Data shown:
· · · ·
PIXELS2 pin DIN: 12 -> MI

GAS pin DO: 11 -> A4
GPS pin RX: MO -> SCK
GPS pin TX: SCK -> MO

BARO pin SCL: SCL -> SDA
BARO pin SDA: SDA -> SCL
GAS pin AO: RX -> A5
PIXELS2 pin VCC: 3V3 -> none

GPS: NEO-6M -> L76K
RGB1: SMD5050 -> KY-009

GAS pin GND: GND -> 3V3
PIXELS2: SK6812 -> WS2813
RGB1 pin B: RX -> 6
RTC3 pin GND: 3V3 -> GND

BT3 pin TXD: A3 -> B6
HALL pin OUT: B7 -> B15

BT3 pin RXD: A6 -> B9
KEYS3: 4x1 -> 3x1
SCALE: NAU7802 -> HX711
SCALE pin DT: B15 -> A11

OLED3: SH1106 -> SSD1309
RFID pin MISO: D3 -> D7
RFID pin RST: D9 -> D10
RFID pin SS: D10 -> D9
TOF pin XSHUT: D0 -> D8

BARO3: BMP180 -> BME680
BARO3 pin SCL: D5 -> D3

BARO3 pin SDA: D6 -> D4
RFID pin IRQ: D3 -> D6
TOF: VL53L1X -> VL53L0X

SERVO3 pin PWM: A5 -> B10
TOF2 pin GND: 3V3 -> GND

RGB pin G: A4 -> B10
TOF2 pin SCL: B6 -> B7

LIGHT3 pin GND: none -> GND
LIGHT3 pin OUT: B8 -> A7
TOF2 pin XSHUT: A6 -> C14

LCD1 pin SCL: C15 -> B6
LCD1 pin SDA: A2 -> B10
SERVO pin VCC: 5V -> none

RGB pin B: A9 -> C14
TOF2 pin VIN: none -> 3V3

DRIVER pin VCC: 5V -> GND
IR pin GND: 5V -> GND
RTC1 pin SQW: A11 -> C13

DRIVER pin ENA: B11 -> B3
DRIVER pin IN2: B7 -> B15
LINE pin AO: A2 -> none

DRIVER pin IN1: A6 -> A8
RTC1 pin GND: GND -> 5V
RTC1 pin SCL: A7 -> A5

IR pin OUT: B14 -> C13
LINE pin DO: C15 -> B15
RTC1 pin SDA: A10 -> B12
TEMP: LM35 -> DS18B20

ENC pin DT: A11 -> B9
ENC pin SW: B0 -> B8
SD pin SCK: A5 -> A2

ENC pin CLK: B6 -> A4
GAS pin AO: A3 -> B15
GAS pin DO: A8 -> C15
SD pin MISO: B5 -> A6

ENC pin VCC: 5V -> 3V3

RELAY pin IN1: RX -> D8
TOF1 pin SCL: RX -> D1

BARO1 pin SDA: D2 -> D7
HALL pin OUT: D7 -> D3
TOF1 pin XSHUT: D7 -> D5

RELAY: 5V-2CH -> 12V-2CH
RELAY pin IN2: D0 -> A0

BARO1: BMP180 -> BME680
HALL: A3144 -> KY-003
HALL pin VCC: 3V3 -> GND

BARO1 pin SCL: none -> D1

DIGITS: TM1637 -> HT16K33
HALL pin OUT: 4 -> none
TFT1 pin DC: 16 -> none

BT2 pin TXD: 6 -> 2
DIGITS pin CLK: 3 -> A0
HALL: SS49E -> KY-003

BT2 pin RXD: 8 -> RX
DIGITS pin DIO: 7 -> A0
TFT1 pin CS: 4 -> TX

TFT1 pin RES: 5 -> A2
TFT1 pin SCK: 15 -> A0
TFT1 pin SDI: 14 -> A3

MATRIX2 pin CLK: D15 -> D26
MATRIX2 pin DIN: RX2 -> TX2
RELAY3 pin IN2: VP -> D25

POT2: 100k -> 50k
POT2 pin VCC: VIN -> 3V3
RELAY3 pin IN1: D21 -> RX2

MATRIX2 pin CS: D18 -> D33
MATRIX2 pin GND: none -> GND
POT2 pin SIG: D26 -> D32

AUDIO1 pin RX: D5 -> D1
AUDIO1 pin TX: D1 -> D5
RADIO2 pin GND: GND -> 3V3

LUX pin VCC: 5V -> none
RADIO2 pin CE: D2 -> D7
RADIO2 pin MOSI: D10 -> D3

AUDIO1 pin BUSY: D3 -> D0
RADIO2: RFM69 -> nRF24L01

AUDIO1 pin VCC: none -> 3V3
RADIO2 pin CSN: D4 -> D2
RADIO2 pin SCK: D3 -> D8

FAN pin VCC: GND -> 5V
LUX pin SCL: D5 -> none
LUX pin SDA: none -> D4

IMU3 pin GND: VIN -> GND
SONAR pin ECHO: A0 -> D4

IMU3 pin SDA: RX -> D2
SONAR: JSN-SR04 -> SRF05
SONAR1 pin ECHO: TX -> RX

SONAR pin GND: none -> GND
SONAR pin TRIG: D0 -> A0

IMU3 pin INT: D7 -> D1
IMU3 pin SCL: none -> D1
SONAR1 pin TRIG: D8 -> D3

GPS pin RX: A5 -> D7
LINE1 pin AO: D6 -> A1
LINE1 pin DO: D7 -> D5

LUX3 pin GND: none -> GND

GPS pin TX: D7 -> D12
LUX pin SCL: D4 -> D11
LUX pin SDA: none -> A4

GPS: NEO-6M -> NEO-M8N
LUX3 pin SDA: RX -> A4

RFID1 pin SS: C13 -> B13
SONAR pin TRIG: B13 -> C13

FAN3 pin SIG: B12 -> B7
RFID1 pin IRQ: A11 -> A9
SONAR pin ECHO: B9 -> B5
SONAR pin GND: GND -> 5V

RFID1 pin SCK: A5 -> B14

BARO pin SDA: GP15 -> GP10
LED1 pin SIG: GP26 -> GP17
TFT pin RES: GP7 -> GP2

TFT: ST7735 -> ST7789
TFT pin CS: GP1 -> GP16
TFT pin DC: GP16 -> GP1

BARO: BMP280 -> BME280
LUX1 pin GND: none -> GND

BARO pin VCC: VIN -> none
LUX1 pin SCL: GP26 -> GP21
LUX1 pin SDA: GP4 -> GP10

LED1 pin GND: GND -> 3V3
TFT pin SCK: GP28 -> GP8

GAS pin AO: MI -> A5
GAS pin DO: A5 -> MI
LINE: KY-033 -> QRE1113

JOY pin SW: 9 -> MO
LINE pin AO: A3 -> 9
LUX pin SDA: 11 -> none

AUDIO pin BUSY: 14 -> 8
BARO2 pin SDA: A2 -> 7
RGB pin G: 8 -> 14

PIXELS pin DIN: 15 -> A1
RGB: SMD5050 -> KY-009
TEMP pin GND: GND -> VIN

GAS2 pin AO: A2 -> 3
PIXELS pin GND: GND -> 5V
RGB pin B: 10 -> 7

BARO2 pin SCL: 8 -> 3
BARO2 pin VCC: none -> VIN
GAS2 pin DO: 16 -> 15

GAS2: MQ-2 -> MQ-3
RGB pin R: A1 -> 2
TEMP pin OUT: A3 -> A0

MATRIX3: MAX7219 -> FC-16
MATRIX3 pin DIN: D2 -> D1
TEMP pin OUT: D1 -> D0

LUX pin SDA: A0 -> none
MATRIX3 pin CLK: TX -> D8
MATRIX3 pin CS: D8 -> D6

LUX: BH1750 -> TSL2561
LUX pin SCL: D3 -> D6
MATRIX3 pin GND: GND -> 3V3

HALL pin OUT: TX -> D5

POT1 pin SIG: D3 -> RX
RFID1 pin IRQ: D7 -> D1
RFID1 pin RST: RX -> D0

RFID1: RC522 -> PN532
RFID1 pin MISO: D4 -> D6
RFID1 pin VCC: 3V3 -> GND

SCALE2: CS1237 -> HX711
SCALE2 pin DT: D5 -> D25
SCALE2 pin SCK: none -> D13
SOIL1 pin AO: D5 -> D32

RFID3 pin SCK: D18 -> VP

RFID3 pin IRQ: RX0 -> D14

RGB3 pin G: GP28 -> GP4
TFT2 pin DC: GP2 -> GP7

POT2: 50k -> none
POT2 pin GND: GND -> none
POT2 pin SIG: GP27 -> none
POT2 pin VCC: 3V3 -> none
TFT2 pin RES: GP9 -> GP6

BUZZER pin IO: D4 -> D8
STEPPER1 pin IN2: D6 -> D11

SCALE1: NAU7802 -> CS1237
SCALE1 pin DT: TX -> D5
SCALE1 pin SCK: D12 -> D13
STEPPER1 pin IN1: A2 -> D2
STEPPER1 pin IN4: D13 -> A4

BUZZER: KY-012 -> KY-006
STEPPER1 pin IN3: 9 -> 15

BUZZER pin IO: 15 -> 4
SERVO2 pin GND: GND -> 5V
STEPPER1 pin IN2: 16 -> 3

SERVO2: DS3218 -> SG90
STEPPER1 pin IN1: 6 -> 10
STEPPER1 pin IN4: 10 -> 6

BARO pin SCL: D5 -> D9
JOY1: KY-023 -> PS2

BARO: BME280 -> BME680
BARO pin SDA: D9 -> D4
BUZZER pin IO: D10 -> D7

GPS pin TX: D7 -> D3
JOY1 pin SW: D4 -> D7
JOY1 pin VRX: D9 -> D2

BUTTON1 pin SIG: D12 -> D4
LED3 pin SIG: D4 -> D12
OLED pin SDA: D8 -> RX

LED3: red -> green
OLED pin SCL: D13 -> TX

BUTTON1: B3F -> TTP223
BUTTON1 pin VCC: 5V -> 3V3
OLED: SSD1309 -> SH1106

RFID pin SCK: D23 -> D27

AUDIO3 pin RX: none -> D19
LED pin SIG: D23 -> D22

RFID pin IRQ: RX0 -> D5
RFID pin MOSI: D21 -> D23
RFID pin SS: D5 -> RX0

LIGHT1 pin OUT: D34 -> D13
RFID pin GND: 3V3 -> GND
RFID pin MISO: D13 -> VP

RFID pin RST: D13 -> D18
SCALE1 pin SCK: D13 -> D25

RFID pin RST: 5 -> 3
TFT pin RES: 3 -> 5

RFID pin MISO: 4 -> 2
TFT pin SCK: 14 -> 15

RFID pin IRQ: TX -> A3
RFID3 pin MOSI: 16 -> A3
· · · ·
What the task requires:
There is a run of lines above from the one with "KEYS3: 4x1 -> 3x1" to the one with "SD pin SCK: A5 -> A2"; print exactly that run, both ends included, and nothing else.

Written answer:
KEYS3: 4x1 -> 3x1
SCALE: NAU7802 -> HX711
SCALE pin DT: B15 -> A11

OLED3: SH1106 -> SSD1309
RFID pin MISO: D3 -> D7
RFID pin RST: D9 -> D10
RFID pin SS: D10 -> D9
TOF pin XSHUT: D0 -> D8

BARO3: BMP180 -> BME680
BARO3 pin SCL: D5 -> D3

BARO3 pin SDA: D6 -> D4
RFID pin IRQ: D3 -> D6
TOF: VL53L1X -> VL53L0X

SERVO3 pin PWM: A5 -> B10
TOF2 pin GND: 3V3 -> GND

RGB pin G: A4 -> B10
TOF2 pin SCL: B6 -> B7

LIGHT3 pin GND: none -> GND
LIGHT3 pin OUT: B8 -> A7
TOF2 pin XSHUT: A6 -> C14

LCD1 pin SCL: C15 -> B6
LCD1 pin SDA: A2 -> B10
SERVO pin VCC: 5V -> none

RGB pin B: A9 -> C14
TOF2 pin VIN: none -> 3V3

DRIVER pin VCC: 5V -> GND
IR pin GND: 5V -> GND
RTC1 pin SQW: A11 -> C13

DRIVER pin ENA: B11 -> B3
DRIVER pin IN2: B7 -> B15
LINE pin AO: A2 -> none

DRIVER pin IN1: A6 -> A8
RTC1 pin GND: GND -> 5V
RTC1 pin SCL: A7 -> A5

IR pin OUT: B14 -> C13
LINE pin DO: C15 -> B15
RTC1 pin SDA: A10 -> B12
TEMP: LM35 -> DS18B20

ENC pin DT: A11 -> B9
ENC pin SW: B0 -> B8
SD pin SCK: A5 -> A2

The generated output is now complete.